## Brief
Please repeat the lines below exactly. Begin with the line containing "camera: 160 degrees left, 10 degrees down" and go on through the line containing "brown glasses [450,108,568,203]".

Extracted entries Block Start

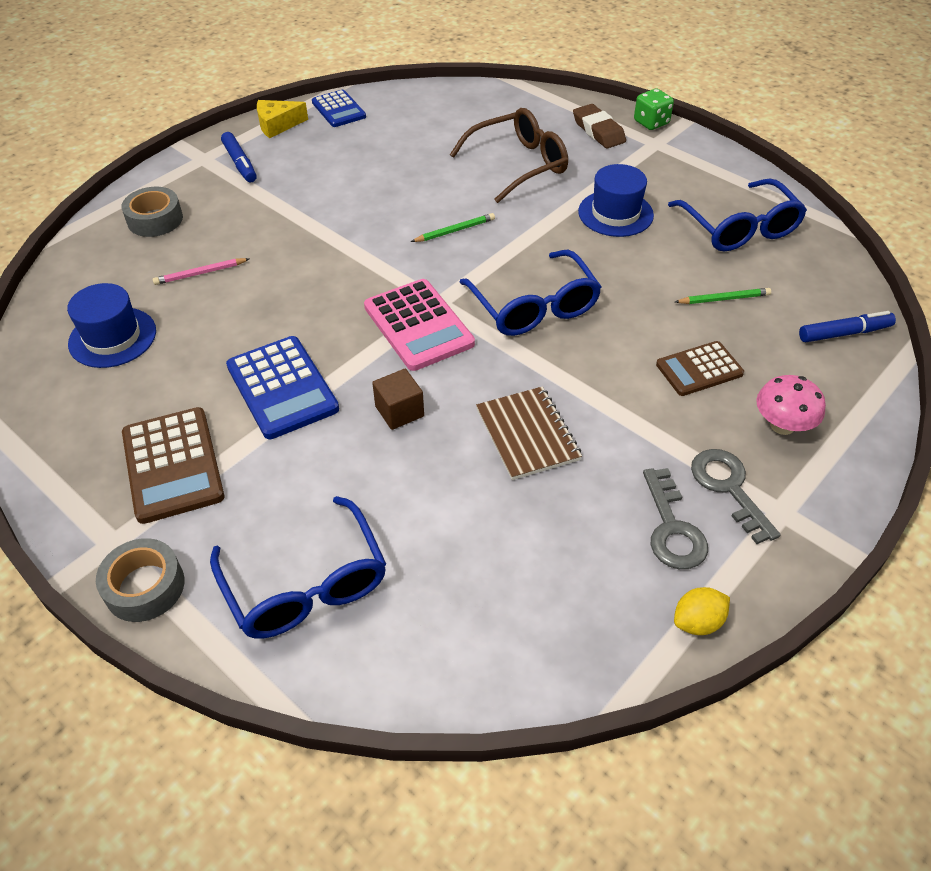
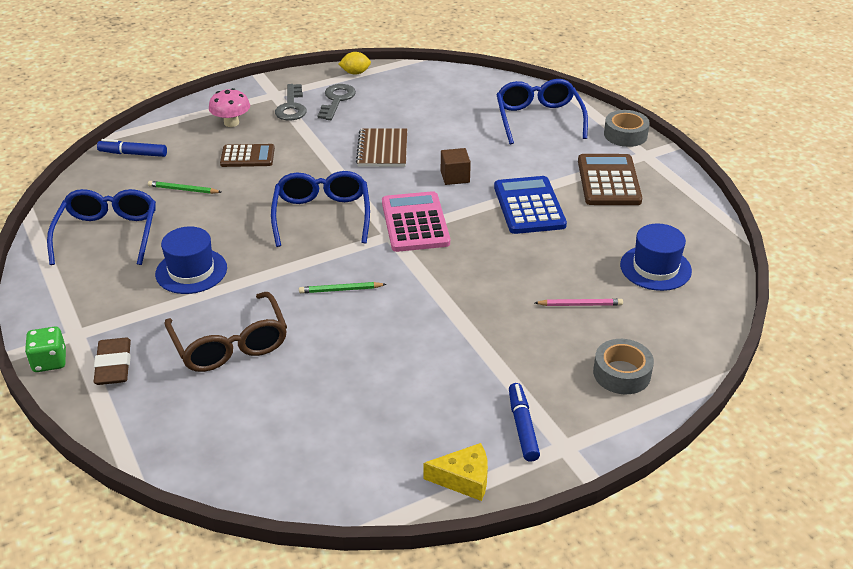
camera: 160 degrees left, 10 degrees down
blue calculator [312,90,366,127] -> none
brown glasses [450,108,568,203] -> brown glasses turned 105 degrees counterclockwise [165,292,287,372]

Extracted entries Block End
Extracted entries Block Start

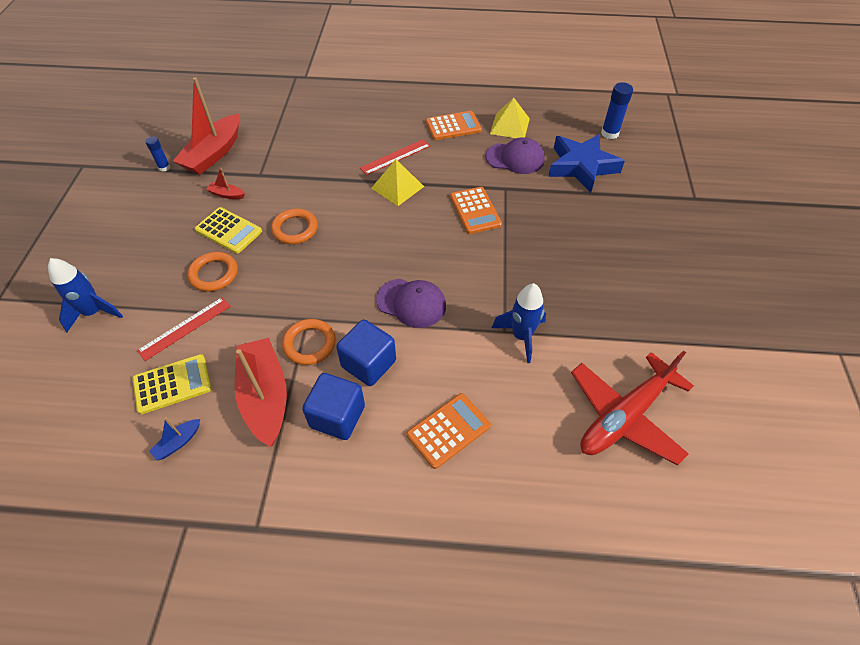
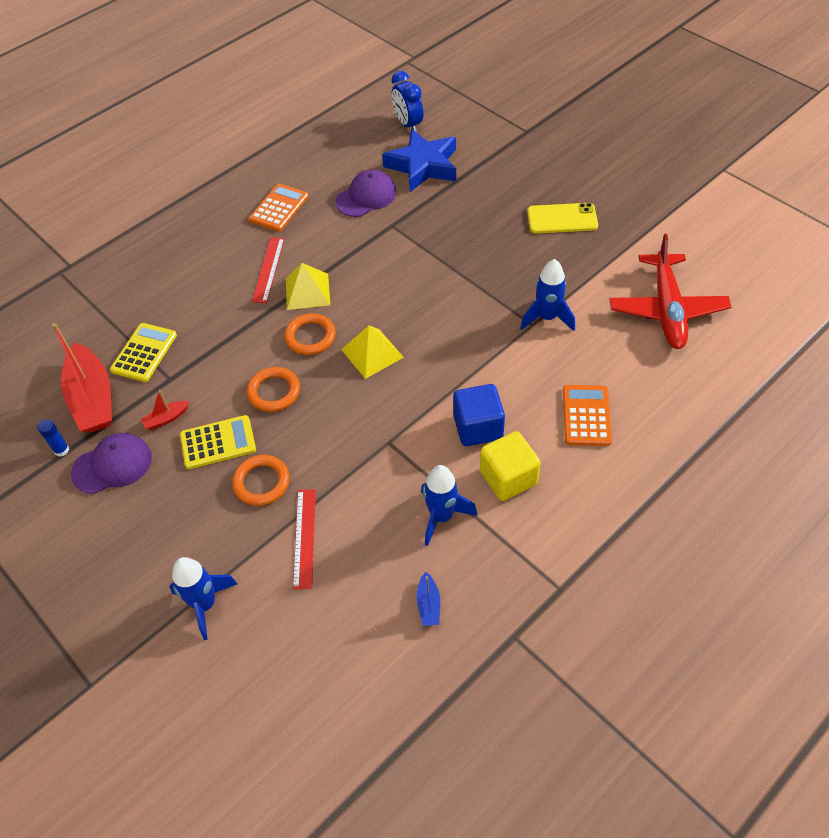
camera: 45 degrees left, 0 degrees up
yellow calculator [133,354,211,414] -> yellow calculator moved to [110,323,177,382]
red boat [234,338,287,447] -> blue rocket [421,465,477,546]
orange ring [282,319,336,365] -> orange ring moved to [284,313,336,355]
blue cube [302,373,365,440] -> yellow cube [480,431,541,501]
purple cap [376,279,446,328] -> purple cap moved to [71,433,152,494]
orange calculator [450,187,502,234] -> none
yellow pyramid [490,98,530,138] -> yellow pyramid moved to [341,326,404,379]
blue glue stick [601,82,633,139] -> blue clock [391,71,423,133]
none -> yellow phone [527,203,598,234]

Extracted entries Block End

## Finished task
camera: 160 degrees left, 10 degrees down
blue calculator [312,90,366,127] -> none
brown glasses [450,108,568,203] -> brown glasses turned 105 degrees counterclockwise [165,292,287,372]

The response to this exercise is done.